Assignment:
Any pictures in the records below must be left out when you repeat the lines from the line containing "(429, 275) = (405, 183): none" through the line containing "(349, 302) = (438, 443): black" exactly.

Task inputs:
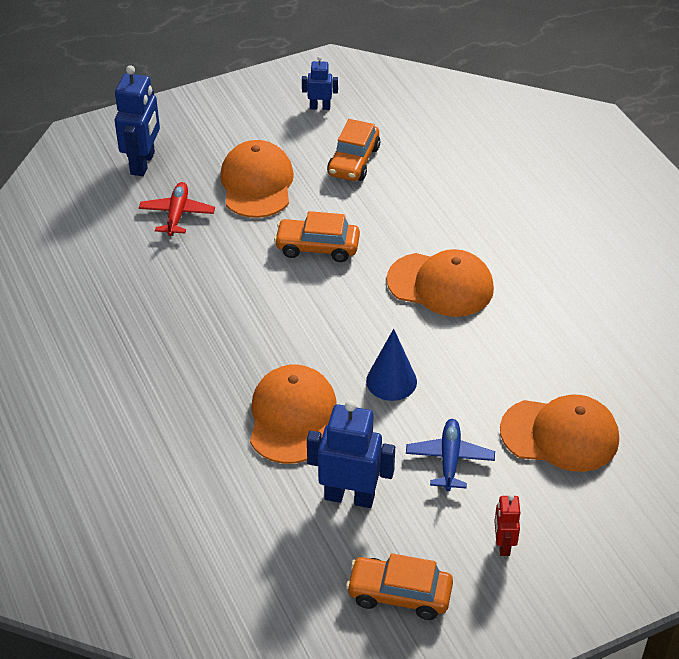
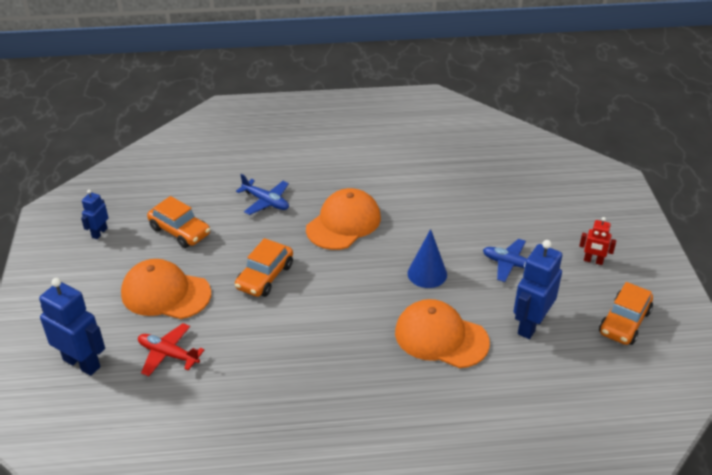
camera: 70 degrees left, 5 degrees down
(440, 210) = (266, 202): none -> blue plane
(560, 435) = (508, 209): orange cap -> none

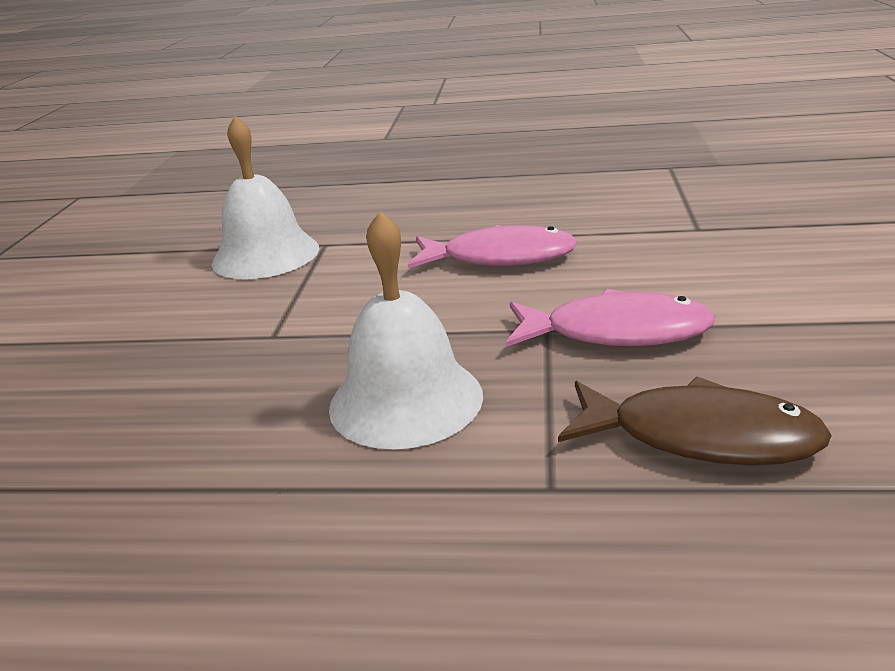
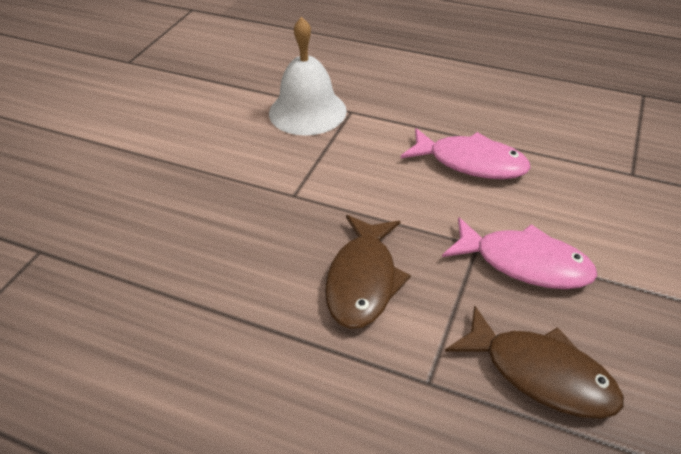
camera: 15 degrees right, 15 degrees up
(406, 400) = (363, 281): white bell -> brown fish

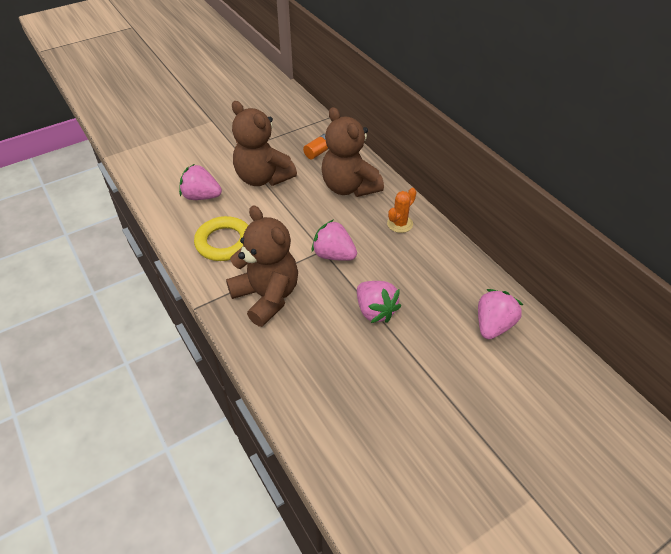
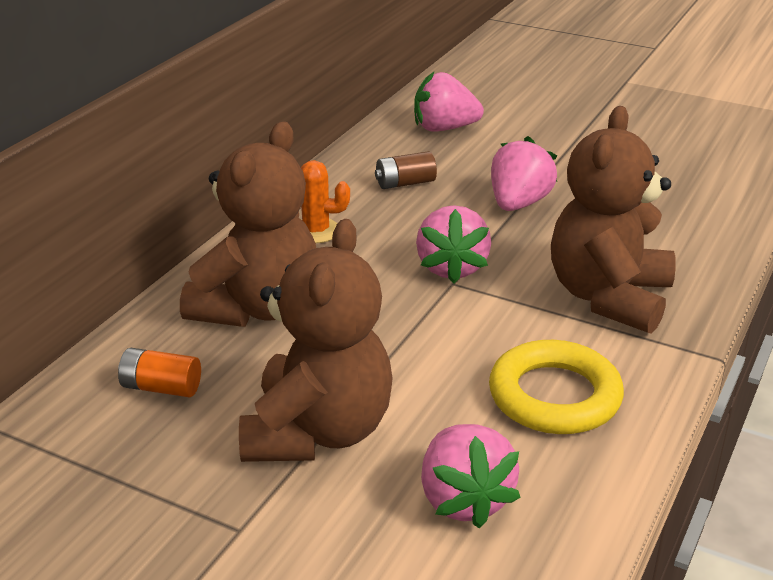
camera: 120 degrees left, 15 degrees down
(429, 275) = (405, 183): none -> brown battery

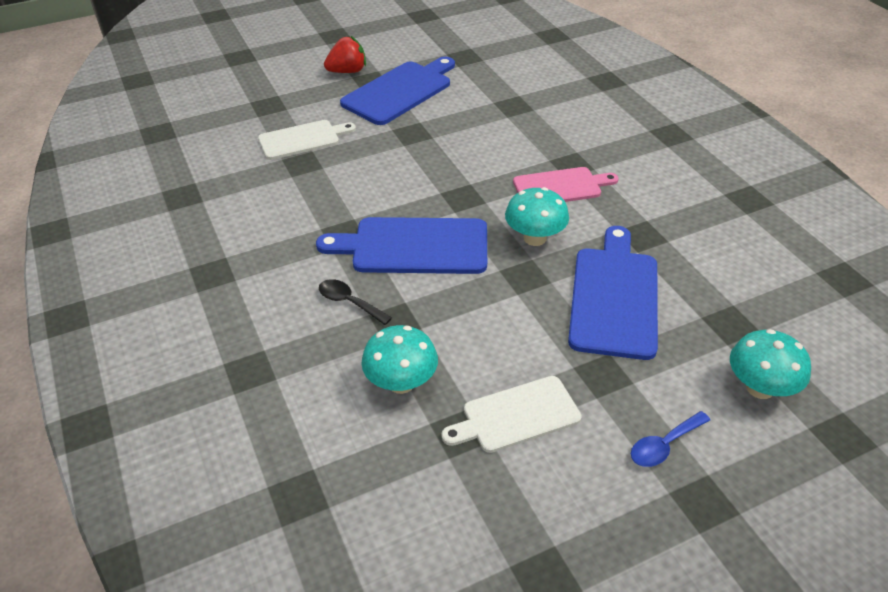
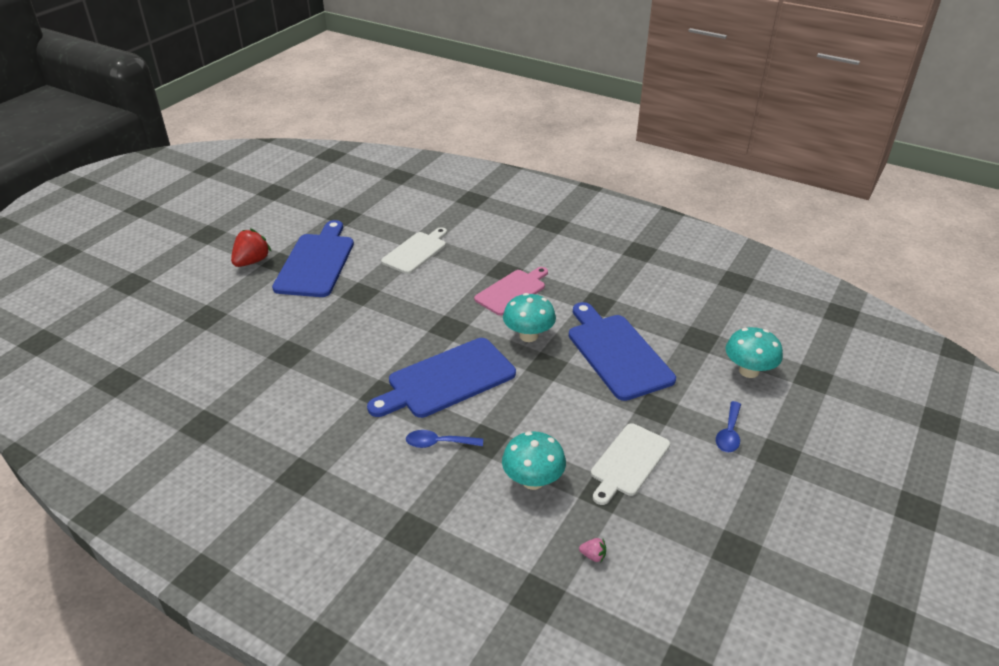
camera: 35 degrees left, 5 degrees down
(302, 139) = (269, 333): white cutting board -> white cutting board (416, 251)
(349, 302) = (438, 443): black spoon -> blue spoon
(387, 489) = (593, 556): none -> pink strawberry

Answer section:
(429, 275) = (405, 183): none -> brown battery

camera: 35 degrees left, 5 degrees down
(302, 139) = (269, 333): white cutting board -> white cutting board (416, 251)
(349, 302) = (438, 443): black spoon -> blue spoon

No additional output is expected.